▶ Work to be completed: Print exactly the line that contains "GAS pin DO: none -> D12" along with every line beneath it to the end of the records below, and omit pictures.

▶ Exercise inputs:
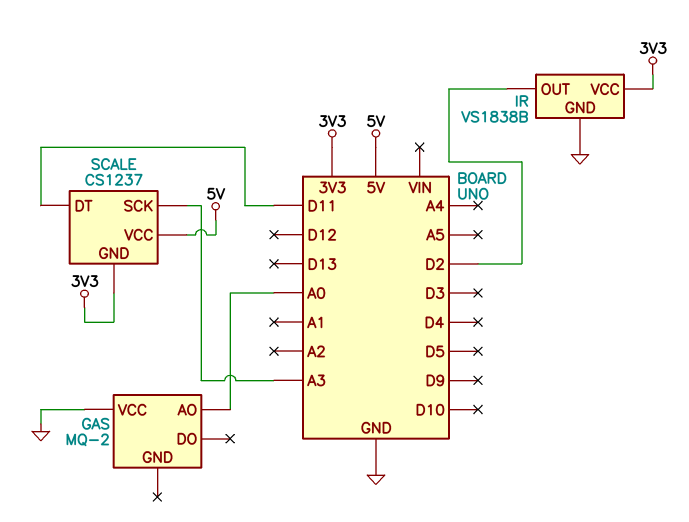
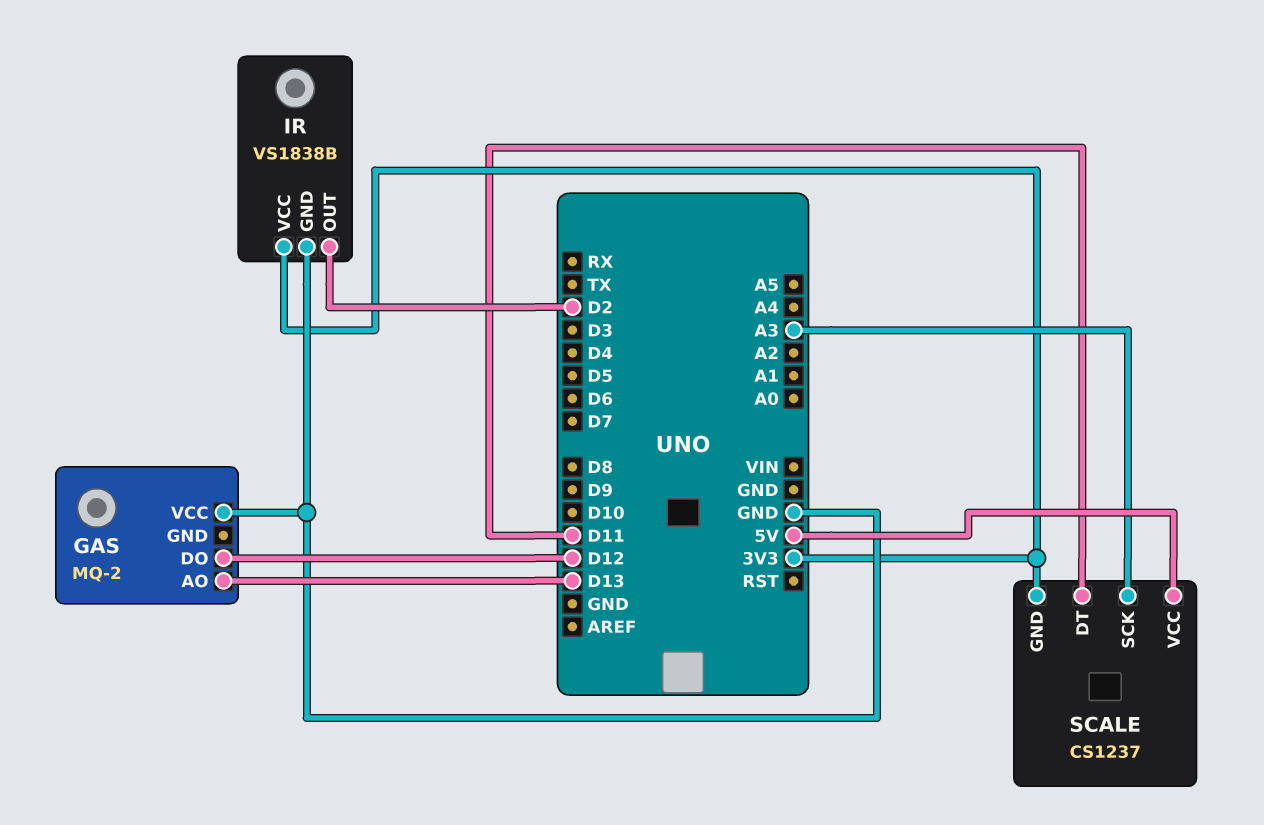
GAS pin AO: A0 -> D13
GAS pin DO: none -> D12

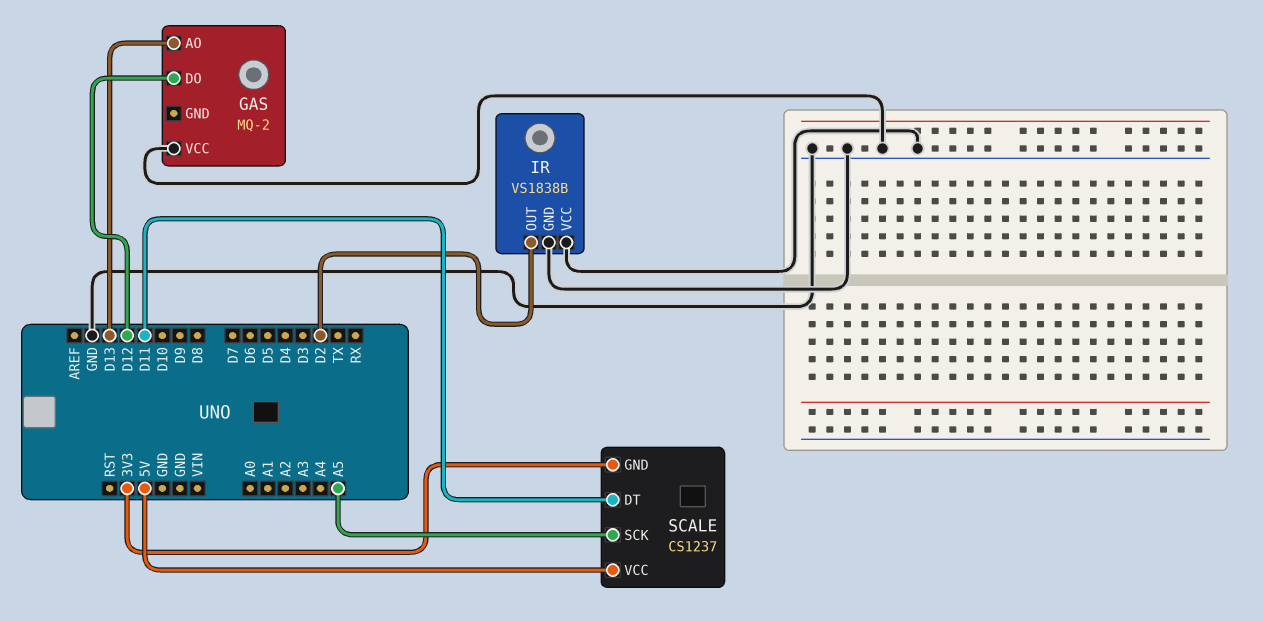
IR pin VCC: 3V3 -> GND
SCALE pin SCK: A3 -> A5

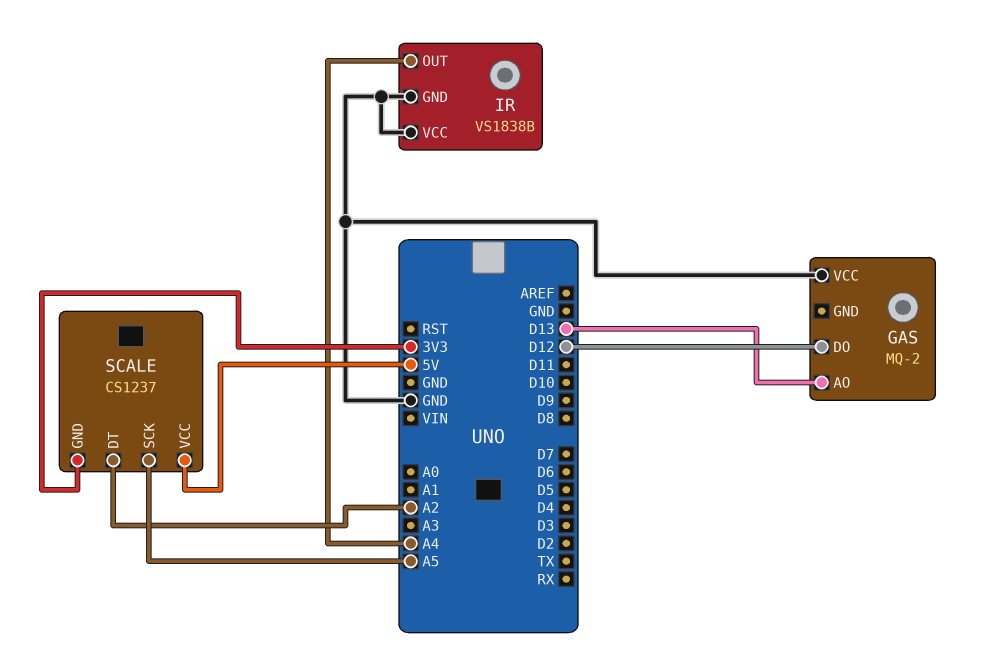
IR pin OUT: D2 -> A4
SCALE pin DT: D11 -> A2

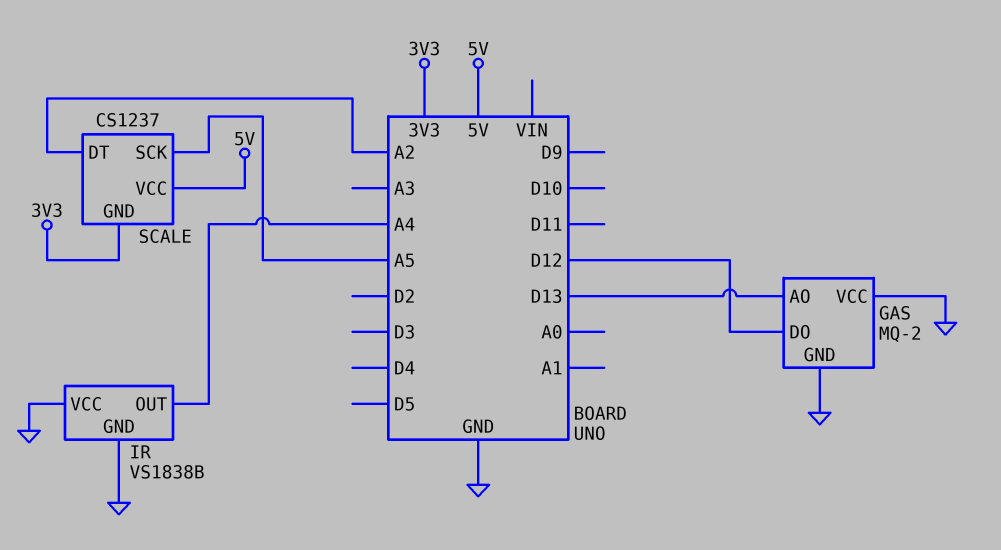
GAS pin GND: none -> GND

▶ Solution:
GAS pin DO: none -> D12

IR pin VCC: 3V3 -> GND
SCALE pin SCK: A3 -> A5

IR pin OUT: D2 -> A4
SCALE pin DT: D11 -> A2

GAS pin GND: none -> GND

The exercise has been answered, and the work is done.